● **Work item**
In your answer, print each of the records below exactly.

● **Given data**
#####
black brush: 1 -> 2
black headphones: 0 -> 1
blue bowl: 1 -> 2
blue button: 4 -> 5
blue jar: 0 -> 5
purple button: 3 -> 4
#####
● **Response**
black brush: 1 -> 2
black headphones: 0 -> 1
blue bowl: 1 -> 2
blue button: 4 -> 5
blue jar: 0 -> 5
purple button: 3 -> 4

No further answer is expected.